→ Task item:
Where does the string "DRIVER" appear in the records? Copy each line that holds it.

### Data for the task

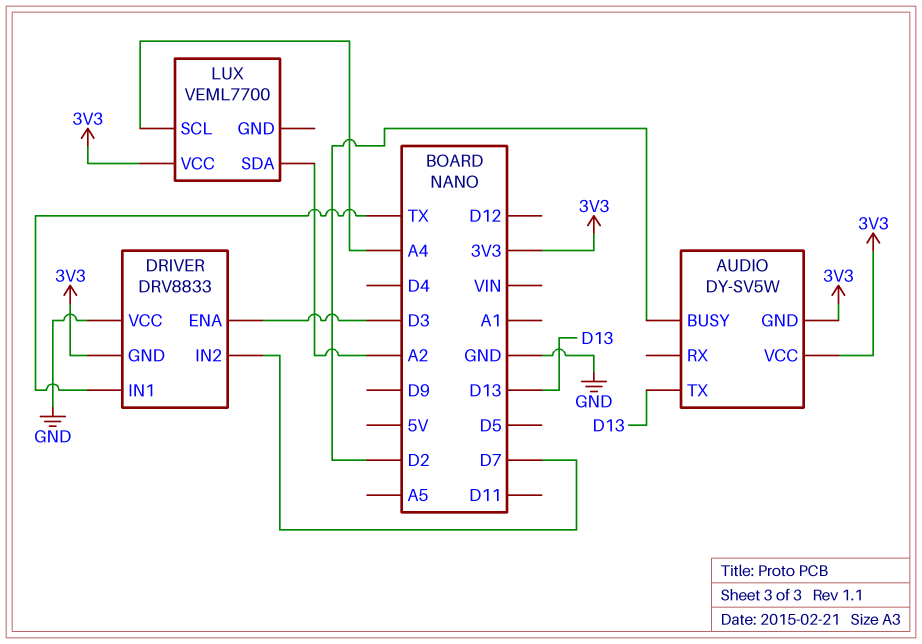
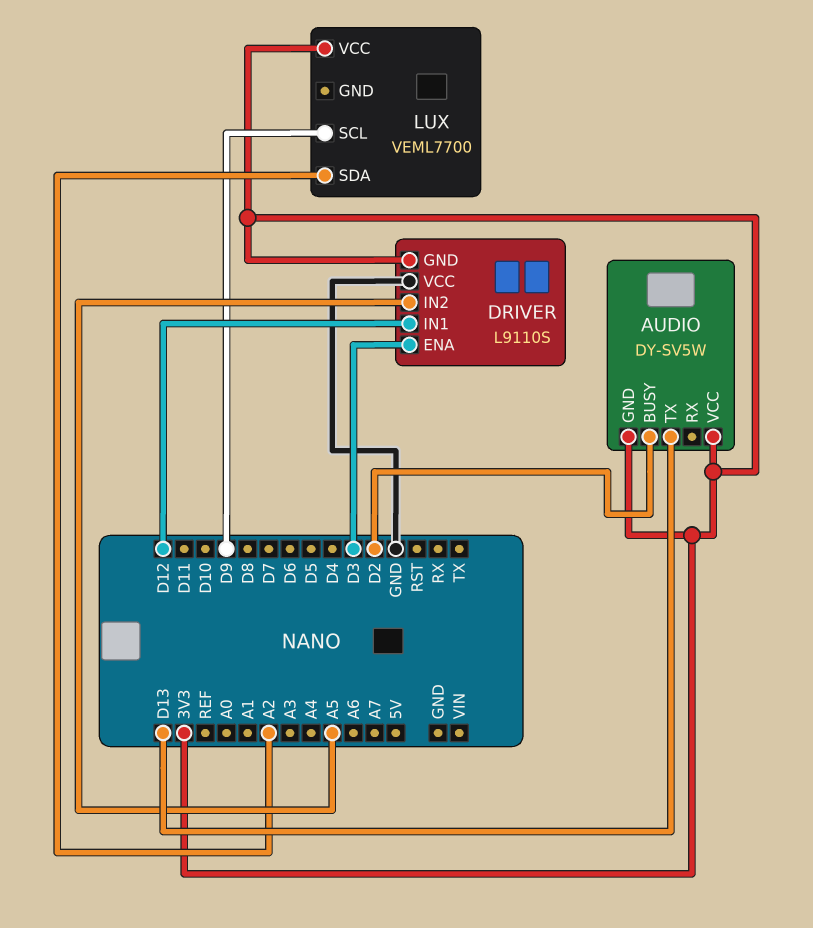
DRIVER: DRV8833 -> L9110S
DRIVER pin IN1: TX -> D12
DRIVER pin IN2: D7 -> A5
LUX pin SCL: A4 -> D9

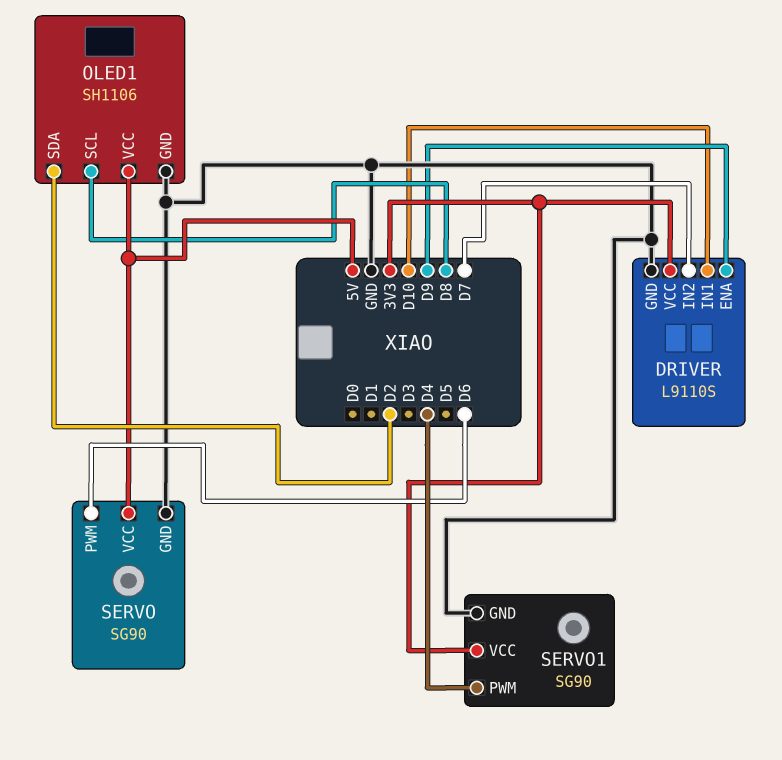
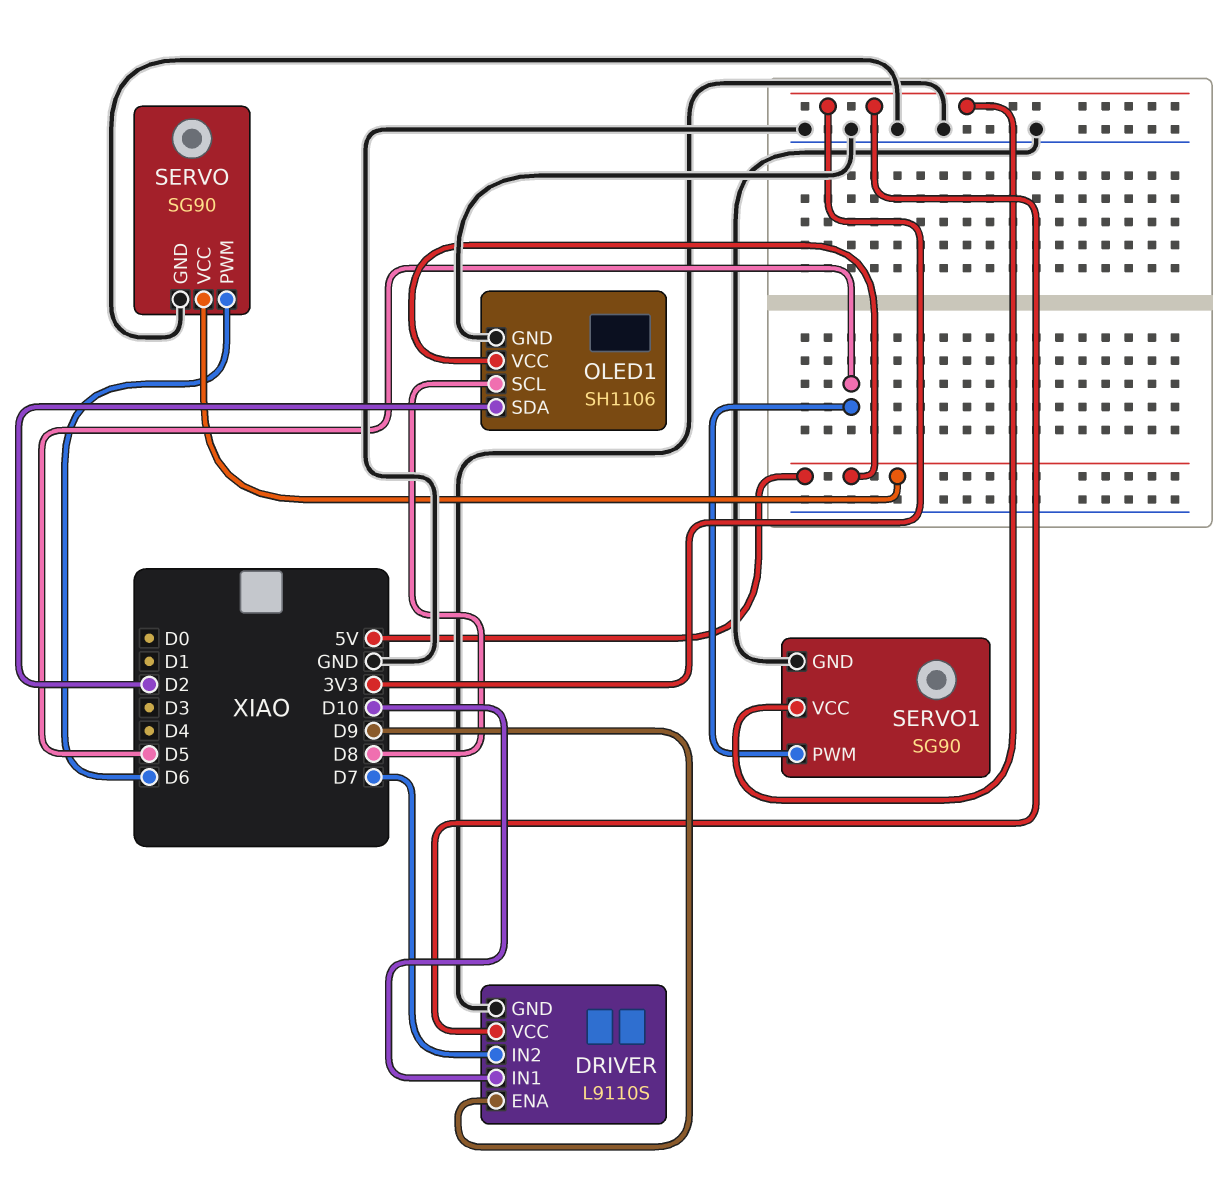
SERVO1 pin PWM: D4 -> D5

######

→ Output for this exercise:
DRIVER: DRV8833 -> L9110S
DRIVER pin IN1: TX -> D12
DRIVER pin IN2: D7 -> A5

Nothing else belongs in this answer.